** MATERIAL FOR THE TASK follows **

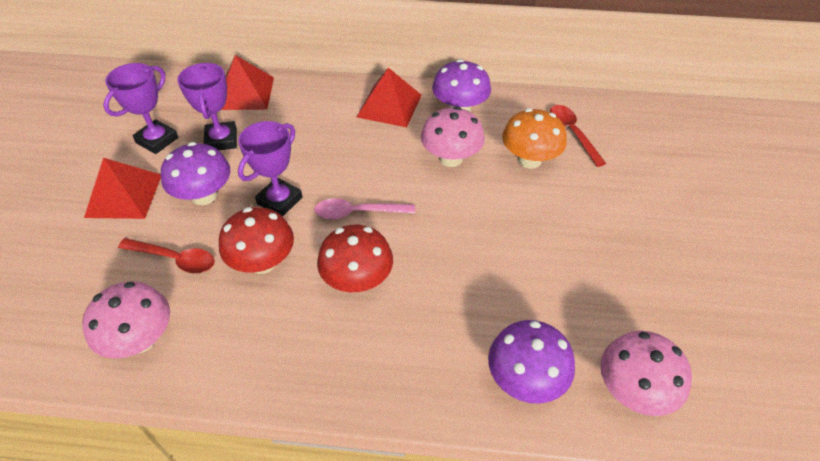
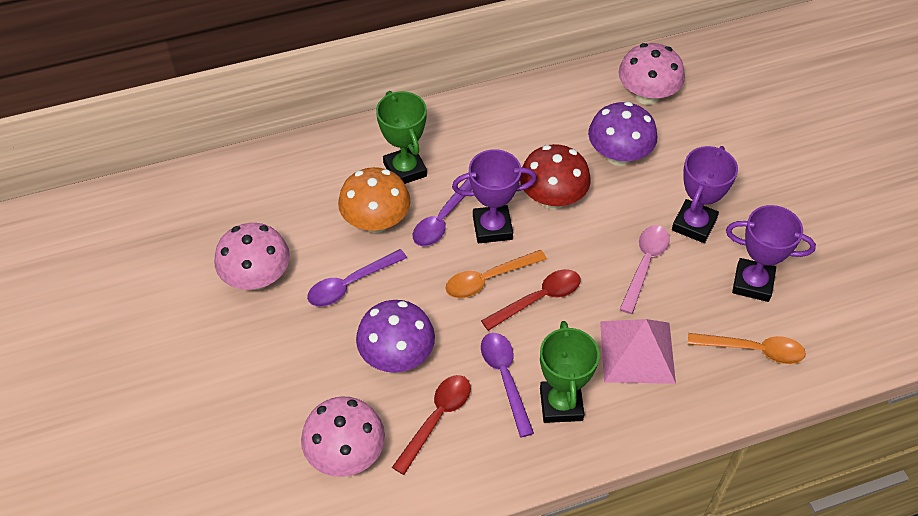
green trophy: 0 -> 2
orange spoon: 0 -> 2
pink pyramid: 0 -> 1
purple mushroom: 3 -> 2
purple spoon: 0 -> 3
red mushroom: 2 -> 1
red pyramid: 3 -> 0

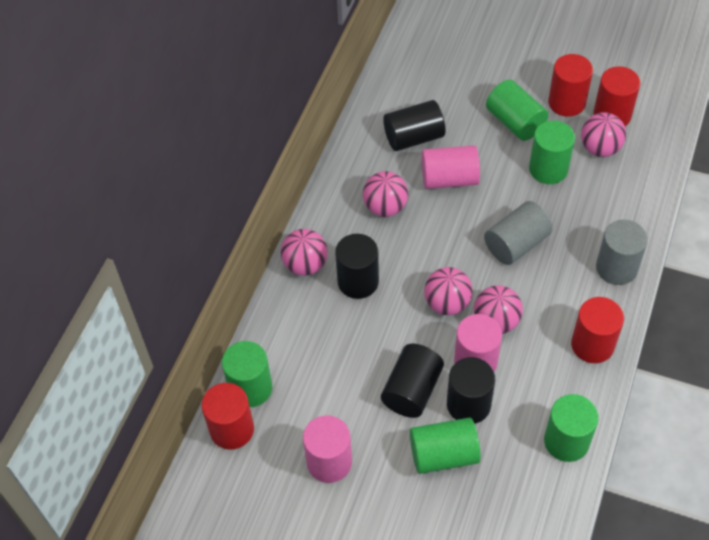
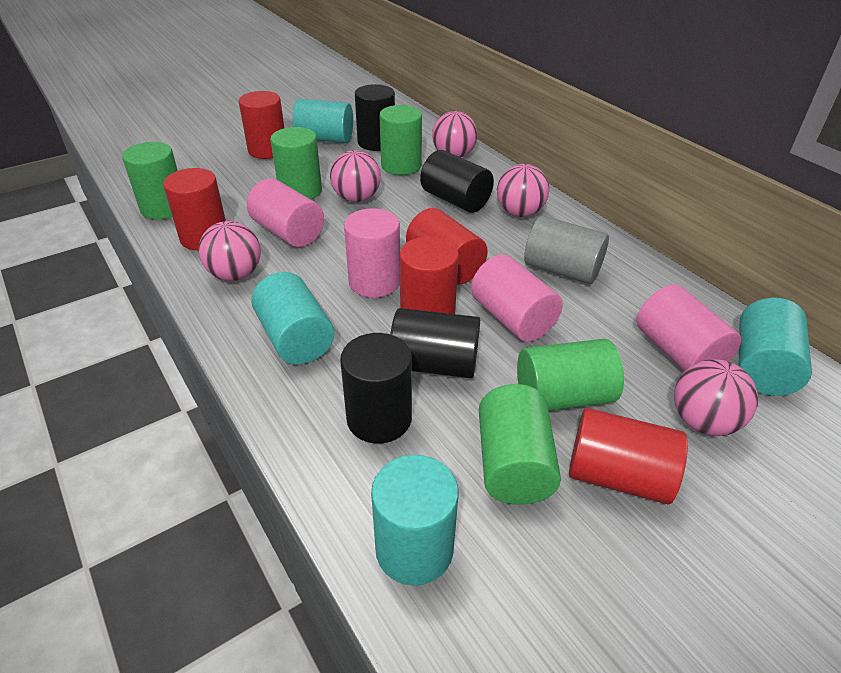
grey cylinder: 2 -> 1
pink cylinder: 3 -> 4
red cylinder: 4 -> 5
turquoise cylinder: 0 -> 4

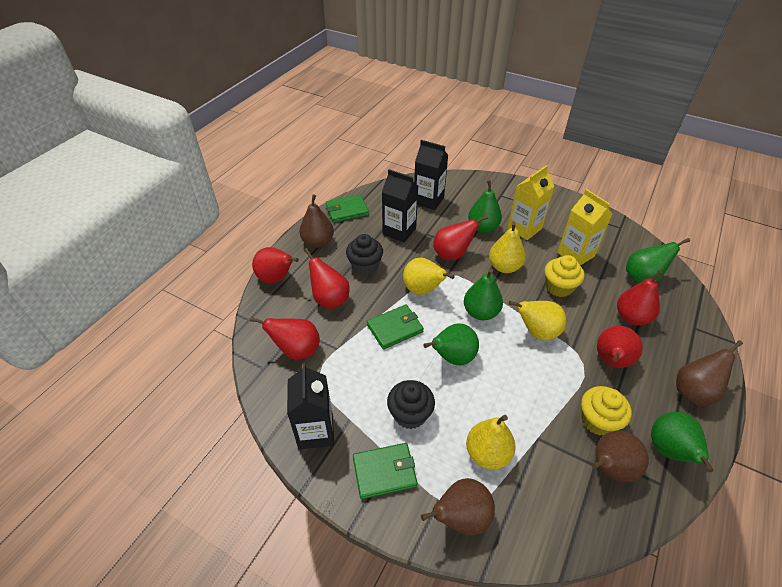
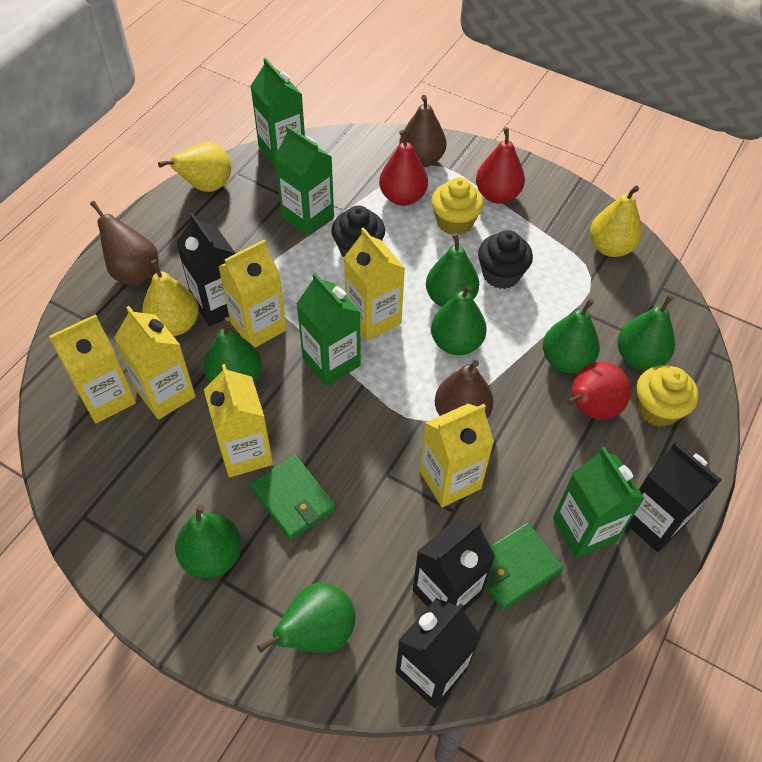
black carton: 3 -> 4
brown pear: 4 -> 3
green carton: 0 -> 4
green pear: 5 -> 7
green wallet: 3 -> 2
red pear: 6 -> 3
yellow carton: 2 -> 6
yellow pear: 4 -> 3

** End of MATERIAL FOR THE TASK **
** MATERIAL FOR THE TASK follows **

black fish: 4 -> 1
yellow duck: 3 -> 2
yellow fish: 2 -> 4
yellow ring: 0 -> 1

** End of MATERIAL FOR THE TASK **
** MATERIAL FOR THE TASK follows **

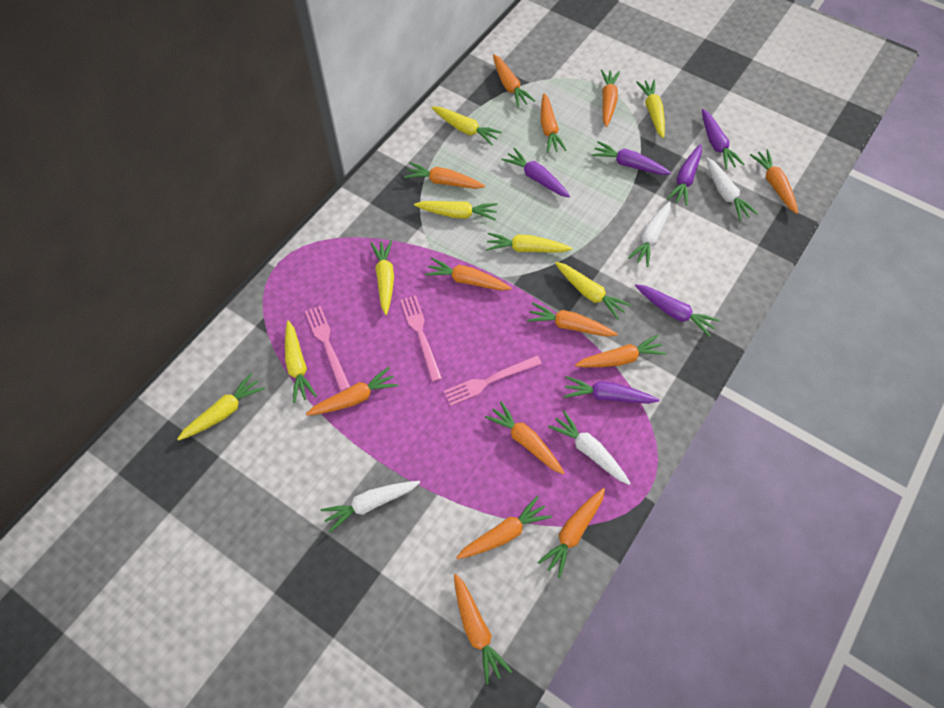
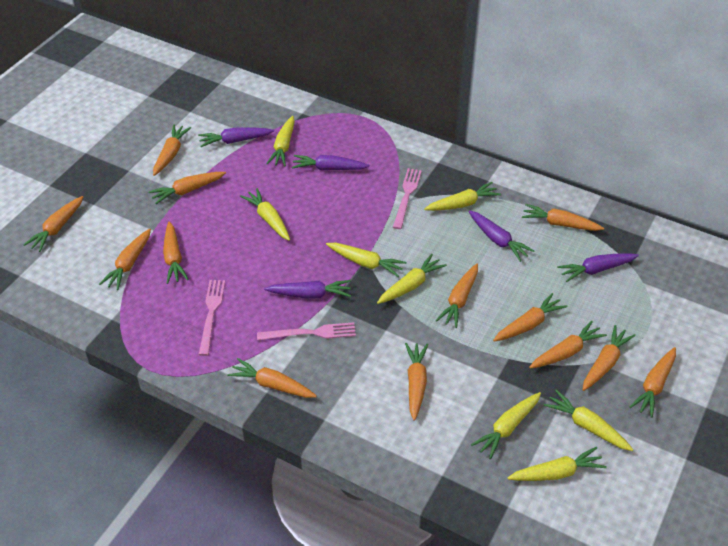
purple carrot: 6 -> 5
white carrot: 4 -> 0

** End of MATERIAL FOR THE TASK **

◆ YOUR INSTRUCTIONS:
What is needed is an exact copy of the lines above from the one with "purple mushroom: 3 -> 2" to the one with "yellow pear: 4 -> 3", both ends kept, and nothing more; please leave the pictures out.

◆ ANSWER TO THIS EXERCISE:
purple mushroom: 3 -> 2
purple spoon: 0 -> 3
red mushroom: 2 -> 1
red pyramid: 3 -> 0

grey cylinder: 2 -> 1
pink cylinder: 3 -> 4
red cylinder: 4 -> 5
turquoise cylinder: 0 -> 4

black carton: 3 -> 4
brown pear: 4 -> 3
green carton: 0 -> 4
green pear: 5 -> 7
green wallet: 3 -> 2
red pear: 6 -> 3
yellow carton: 2 -> 6
yellow pear: 4 -> 3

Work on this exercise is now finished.